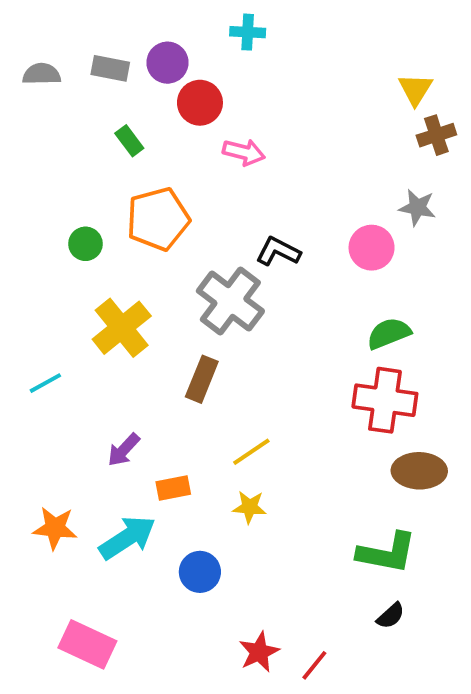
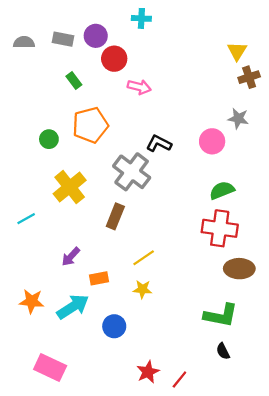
black semicircle: (391, 616) -> (223, 351), turned 105

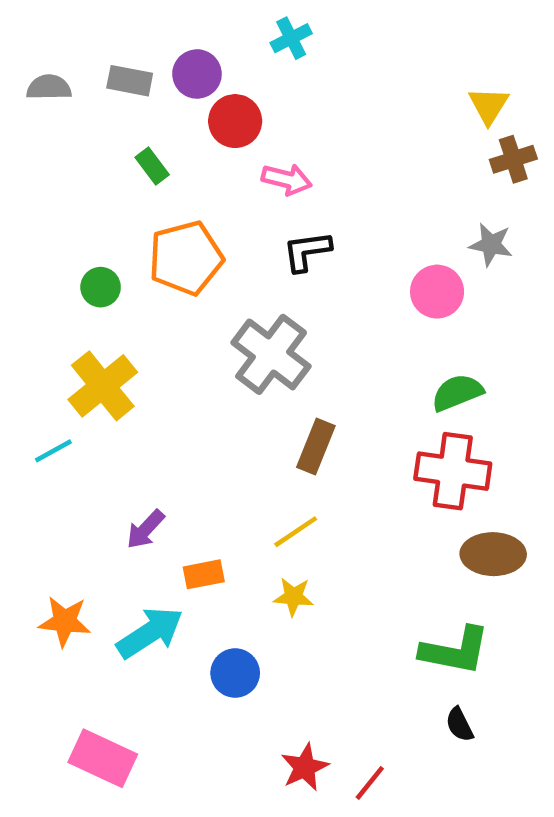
cyan cross: (141, 18) -> (291, 38), turned -30
black L-shape: (159, 144) -> (307, 251), moved, turned -35
yellow cross: (70, 187) -> (103, 386), moved
brown rectangle: (115, 216) -> (316, 446), moved

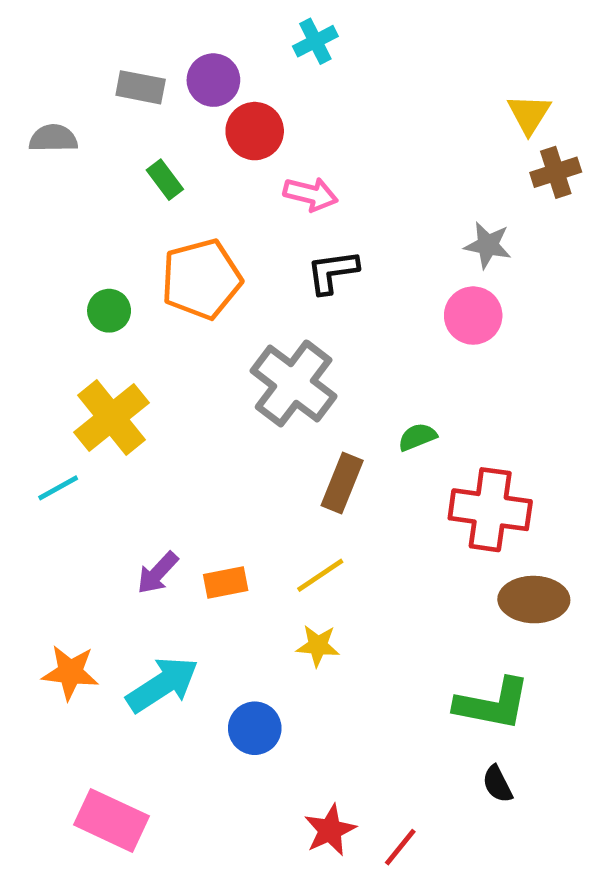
gray semicircle: (49, 87) -> (53, 138), moved
gray star: (491, 244) -> (488, 245), moved
green semicircle: (457, 393) -> (417, 437), moved, size x0.7
orange rectangle: (204, 574) -> (226, 583), moved

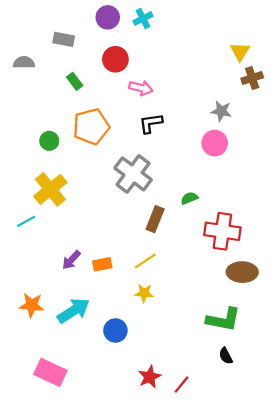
purple circle: (213, 80) -> (108, 17), moved

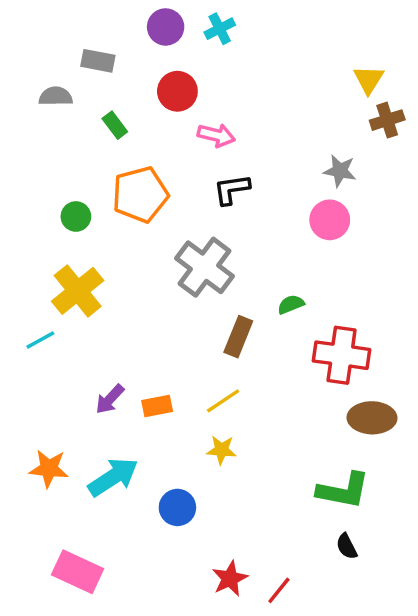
gray semicircle: (24, 63) -> (56, 96), moved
::::::::::
• JOB
Every line above that holds the string "turned" should be copied out.

• EXERCISE SOLUTION
black semicircle: (391, 616) -> (223, 351), turned 105
cyan cross: (141, 18) -> (291, 38), turned -30
black L-shape: (159, 144) -> (307, 251), moved, turned -35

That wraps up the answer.